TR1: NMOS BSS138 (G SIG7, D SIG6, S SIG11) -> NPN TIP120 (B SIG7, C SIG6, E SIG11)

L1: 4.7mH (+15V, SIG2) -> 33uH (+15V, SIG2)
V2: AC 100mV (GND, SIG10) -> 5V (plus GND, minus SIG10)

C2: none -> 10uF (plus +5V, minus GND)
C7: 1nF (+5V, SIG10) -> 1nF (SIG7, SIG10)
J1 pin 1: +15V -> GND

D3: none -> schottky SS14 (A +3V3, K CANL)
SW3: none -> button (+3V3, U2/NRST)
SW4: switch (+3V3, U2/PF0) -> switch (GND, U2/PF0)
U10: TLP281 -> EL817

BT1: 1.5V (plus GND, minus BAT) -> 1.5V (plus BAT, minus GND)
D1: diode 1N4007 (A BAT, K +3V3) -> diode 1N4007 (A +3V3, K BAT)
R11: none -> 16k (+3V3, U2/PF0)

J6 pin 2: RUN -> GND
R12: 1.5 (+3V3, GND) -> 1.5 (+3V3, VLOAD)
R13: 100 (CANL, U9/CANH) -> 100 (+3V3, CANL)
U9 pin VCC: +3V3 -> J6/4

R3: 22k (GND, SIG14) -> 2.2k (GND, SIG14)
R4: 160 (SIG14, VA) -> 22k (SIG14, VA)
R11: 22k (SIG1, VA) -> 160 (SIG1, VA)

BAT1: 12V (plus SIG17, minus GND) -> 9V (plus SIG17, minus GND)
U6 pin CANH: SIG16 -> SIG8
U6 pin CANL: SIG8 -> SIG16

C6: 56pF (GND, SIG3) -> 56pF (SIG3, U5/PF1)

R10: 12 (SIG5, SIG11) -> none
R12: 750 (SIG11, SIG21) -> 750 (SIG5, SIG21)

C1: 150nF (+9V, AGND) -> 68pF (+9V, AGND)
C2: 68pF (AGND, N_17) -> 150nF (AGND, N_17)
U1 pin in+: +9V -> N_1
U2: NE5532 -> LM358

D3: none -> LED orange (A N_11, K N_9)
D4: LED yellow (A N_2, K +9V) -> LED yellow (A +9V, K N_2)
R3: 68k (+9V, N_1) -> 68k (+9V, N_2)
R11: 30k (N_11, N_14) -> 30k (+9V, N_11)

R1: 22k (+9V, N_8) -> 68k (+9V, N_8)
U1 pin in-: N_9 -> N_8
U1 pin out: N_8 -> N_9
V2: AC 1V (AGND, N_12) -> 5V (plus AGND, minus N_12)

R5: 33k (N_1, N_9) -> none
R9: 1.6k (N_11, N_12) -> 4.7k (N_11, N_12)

[Your objective]
From the records above, extract every entry verbatim.

[Response for this exercise]
TR1: NMOS BSS138 (G SIG7, D SIG6, S SIG11) -> NPN TIP120 (B SIG7, C SIG6, E SIG11)

L1: 4.7mH (+15V, SIG2) -> 33uH (+15V, SIG2)
V2: AC 100mV (GND, SIG10) -> 5V (plus GND, minus SIG10)

C2: none -> 10uF (plus +5V, minus GND)
C7: 1nF (+5V, SIG10) -> 1nF (SIG7, SIG10)
J1 pin 1: +15V -> GND

D3: none -> schottky SS14 (A +3V3, K CANL)
SW3: none -> button (+3V3, U2/NRST)
SW4: switch (+3V3, U2/PF0) -> switch (GND, U2/PF0)
U10: TLP281 -> EL817

BT1: 1.5V (plus GND, minus BAT) -> 1.5V (plus BAT, minus GND)
D1: diode 1N4007 (A BAT, K +3V3) -> diode 1N4007 (A +3V3, K BAT)
R11: none -> 16k (+3V3, U2/PF0)

J6 pin 2: RUN -> GND
R12: 1.5 (+3V3, GND) -> 1.5 (+3V3, VLOAD)
R13: 100 (CANL, U9/CANH) -> 100 (+3V3, CANL)
U9 pin VCC: +3V3 -> J6/4

R3: 22k (GND, SIG14) -> 2.2k (GND, SIG14)
R4: 160 (SIG14, VA) -> 22k (SIG14, VA)
R11: 22k (SIG1, VA) -> 160 (SIG1, VA)

BAT1: 12V (plus SIG17, minus GND) -> 9V (plus SIG17, minus GND)
U6 pin CANH: SIG16 -> SIG8
U6 pin CANL: SIG8 -> SIG16

C6: 56pF (GND, SIG3) -> 56pF (SIG3, U5/PF1)

R10: 12 (SIG5, SIG11) -> none
R12: 750 (SIG11, SIG21) -> 750 (SIG5, SIG21)

C1: 150nF (+9V, AGND) -> 68pF (+9V, AGND)
C2: 68pF (AGND, N_17) -> 150nF (AGND, N_17)
U1 pin in+: +9V -> N_1
U2: NE5532 -> LM358

D3: none -> LED orange (A N_11, K N_9)
D4: LED yellow (A N_2, K +9V) -> LED yellow (A +9V, K N_2)
R3: 68k (+9V, N_1) -> 68k (+9V, N_2)
R11: 30k (N_11, N_14) -> 30k (+9V, N_11)

R1: 22k (+9V, N_8) -> 68k (+9V, N_8)
U1 pin in-: N_9 -> N_8
U1 pin out: N_8 -> N_9
V2: AC 1V (AGND, N_12) -> 5V (plus AGND, minus N_12)

R5: 33k (N_1, N_9) -> none
R9: 1.6k (N_11, N_12) -> 4.7k (N_11, N_12)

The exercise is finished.